- [Task to complete]: Whenever "exercise" appears in a line, please copy that line from the data.

(Working data Opens)

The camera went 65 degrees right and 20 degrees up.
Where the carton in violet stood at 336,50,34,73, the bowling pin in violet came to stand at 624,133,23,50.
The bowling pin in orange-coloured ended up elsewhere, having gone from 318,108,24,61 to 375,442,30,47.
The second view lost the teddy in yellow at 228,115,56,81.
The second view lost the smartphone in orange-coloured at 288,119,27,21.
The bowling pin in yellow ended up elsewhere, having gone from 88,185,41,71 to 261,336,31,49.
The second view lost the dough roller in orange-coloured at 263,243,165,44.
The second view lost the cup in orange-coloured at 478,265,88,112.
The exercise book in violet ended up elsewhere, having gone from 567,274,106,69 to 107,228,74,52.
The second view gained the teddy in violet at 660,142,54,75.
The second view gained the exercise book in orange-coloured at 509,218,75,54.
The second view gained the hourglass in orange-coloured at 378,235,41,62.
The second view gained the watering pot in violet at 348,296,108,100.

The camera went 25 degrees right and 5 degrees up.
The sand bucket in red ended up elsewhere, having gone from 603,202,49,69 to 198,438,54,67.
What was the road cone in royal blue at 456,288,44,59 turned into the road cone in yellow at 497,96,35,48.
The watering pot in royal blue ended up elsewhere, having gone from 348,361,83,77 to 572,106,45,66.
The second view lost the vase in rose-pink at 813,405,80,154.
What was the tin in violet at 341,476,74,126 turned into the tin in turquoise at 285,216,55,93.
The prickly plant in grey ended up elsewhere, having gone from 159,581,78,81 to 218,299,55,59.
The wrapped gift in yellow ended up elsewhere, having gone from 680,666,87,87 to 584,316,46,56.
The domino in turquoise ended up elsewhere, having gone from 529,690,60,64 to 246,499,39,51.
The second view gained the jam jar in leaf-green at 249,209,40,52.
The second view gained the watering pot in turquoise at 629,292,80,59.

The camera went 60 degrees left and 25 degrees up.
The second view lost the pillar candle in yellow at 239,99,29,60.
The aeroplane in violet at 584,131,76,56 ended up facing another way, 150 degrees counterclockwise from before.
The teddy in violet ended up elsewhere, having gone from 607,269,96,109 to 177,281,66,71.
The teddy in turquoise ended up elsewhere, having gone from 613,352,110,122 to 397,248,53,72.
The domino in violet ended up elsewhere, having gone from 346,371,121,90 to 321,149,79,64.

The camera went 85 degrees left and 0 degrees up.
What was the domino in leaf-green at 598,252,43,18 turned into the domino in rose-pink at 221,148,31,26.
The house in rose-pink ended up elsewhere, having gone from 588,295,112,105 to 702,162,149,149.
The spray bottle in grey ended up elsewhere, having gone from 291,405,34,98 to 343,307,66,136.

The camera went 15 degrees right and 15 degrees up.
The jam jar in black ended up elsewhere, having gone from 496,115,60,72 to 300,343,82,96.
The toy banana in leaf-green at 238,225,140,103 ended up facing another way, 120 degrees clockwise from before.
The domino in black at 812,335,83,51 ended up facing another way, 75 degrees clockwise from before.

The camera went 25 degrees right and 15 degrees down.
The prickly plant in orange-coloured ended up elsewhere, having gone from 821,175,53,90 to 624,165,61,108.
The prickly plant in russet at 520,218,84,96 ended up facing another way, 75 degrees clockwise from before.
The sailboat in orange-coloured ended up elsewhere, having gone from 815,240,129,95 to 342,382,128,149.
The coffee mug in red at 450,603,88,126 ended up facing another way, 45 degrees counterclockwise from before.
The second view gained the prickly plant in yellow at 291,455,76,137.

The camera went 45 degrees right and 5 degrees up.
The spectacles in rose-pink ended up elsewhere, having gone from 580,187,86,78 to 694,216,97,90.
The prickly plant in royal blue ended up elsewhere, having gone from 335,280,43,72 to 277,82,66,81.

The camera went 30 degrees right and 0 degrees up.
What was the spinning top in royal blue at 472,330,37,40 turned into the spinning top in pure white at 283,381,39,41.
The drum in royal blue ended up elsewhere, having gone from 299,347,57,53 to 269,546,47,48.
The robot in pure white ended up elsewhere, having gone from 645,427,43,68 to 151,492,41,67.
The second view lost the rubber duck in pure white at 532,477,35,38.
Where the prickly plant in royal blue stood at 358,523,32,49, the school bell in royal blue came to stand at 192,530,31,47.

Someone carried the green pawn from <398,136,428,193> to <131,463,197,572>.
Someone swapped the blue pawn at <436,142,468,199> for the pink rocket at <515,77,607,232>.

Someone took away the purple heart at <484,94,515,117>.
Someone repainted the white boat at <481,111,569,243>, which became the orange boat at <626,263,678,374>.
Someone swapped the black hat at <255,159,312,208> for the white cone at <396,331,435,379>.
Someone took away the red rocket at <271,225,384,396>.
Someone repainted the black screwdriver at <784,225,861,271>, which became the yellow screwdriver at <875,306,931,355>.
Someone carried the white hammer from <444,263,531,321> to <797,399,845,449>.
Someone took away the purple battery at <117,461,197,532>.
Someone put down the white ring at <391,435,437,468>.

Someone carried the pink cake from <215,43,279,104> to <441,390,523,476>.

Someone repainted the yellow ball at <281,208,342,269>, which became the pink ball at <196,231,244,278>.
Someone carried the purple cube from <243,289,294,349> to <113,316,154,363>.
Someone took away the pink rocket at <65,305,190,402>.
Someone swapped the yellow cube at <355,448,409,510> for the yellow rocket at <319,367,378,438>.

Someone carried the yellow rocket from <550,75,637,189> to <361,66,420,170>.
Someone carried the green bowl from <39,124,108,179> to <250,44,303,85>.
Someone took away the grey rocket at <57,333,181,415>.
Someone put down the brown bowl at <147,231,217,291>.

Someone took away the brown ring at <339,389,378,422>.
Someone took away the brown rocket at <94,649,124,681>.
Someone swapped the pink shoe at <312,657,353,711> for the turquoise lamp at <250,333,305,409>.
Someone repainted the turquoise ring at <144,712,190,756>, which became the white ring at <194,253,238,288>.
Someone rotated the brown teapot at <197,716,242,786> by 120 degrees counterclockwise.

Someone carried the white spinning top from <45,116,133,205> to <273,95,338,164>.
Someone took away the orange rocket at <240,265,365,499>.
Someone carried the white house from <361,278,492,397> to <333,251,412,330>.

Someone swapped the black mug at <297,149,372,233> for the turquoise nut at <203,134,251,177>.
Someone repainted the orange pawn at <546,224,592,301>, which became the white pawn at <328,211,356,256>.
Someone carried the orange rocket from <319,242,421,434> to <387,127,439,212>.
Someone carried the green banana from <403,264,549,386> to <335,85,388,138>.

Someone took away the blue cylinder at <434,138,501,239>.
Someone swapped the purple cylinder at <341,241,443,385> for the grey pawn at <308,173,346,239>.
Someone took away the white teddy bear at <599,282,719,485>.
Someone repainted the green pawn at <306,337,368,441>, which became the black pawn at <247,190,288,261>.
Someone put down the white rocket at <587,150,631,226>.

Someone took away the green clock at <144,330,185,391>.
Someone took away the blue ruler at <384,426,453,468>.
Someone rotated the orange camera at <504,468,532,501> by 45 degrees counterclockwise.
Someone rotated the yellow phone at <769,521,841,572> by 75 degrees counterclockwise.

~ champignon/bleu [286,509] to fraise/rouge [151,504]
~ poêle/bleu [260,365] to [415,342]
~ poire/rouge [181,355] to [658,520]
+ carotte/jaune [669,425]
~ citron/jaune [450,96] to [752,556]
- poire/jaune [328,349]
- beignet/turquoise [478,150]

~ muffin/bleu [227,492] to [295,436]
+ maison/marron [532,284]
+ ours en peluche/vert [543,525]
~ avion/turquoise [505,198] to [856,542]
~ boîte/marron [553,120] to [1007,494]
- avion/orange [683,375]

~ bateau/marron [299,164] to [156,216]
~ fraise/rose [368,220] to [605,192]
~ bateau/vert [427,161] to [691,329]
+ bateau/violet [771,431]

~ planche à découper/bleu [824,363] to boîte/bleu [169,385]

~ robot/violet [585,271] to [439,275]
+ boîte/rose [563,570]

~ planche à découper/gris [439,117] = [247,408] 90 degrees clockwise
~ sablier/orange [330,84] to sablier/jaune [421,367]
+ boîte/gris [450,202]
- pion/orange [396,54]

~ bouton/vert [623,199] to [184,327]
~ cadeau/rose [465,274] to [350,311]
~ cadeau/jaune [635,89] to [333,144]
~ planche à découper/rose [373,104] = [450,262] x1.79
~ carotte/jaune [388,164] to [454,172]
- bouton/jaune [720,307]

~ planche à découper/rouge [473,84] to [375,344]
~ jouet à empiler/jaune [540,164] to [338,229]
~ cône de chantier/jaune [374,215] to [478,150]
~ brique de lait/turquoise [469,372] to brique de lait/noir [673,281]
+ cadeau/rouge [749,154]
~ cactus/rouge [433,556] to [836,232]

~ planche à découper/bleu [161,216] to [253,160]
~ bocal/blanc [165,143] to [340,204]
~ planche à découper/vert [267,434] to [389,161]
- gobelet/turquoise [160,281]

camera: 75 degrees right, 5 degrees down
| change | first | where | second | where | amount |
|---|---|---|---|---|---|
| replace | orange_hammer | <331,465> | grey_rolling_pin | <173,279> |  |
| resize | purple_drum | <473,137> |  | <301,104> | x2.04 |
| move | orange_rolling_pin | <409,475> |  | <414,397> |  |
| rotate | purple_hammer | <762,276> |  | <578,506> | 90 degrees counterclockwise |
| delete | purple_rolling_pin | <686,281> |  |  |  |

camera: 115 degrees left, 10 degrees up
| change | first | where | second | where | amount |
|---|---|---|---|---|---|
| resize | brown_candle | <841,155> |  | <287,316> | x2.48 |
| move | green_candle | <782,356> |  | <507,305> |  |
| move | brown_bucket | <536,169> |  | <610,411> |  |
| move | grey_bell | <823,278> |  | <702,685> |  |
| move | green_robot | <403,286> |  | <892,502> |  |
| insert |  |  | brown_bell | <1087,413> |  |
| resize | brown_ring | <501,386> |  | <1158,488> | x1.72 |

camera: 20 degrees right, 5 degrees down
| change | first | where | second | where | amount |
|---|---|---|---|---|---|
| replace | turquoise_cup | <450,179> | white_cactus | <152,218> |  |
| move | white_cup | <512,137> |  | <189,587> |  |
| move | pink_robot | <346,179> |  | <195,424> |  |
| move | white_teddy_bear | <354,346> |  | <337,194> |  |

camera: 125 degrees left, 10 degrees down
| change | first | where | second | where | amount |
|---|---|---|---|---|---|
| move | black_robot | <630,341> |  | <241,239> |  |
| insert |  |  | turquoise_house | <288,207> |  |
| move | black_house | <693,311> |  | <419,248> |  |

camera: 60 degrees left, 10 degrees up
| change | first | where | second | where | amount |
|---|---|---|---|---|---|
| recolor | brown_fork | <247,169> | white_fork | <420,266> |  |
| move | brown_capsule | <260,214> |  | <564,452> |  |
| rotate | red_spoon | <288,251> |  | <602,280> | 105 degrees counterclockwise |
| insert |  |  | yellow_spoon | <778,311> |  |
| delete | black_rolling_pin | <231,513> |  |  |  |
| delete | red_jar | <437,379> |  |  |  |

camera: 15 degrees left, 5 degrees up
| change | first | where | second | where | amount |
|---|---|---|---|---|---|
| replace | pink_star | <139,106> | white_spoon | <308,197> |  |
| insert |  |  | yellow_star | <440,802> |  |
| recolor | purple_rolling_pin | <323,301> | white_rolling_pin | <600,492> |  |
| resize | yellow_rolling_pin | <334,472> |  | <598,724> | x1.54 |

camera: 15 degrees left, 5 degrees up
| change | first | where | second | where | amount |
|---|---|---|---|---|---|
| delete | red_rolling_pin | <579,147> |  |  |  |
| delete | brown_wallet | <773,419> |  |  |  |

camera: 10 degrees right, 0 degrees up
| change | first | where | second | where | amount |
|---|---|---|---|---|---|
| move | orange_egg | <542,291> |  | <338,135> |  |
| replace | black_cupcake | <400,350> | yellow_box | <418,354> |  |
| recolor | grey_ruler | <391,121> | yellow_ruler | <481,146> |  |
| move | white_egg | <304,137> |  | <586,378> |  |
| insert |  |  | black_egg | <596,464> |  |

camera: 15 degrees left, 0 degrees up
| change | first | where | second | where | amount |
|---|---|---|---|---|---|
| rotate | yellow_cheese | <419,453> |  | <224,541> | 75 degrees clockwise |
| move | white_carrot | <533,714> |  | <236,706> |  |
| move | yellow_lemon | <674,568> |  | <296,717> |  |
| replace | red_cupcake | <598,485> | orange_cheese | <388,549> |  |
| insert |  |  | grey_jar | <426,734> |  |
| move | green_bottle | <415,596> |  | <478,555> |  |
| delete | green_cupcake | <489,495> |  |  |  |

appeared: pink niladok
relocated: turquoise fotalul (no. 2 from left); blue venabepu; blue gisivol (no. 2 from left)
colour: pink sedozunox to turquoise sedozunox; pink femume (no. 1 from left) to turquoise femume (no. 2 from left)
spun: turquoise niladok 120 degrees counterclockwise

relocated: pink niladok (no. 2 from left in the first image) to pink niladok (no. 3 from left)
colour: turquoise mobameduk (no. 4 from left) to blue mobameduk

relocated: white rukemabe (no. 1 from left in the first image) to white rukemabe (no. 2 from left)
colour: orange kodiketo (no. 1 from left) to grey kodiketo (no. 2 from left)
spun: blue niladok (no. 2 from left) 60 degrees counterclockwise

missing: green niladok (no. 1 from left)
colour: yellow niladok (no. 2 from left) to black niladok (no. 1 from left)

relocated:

(Working data Closes)

- [Response to the task]:
The exercise book in violet ended up elsewhere, having gone from 567,274,106,69 to 107,228,74,52.
The second view gained the exercise book in orange-coloured at 509,218,75,54.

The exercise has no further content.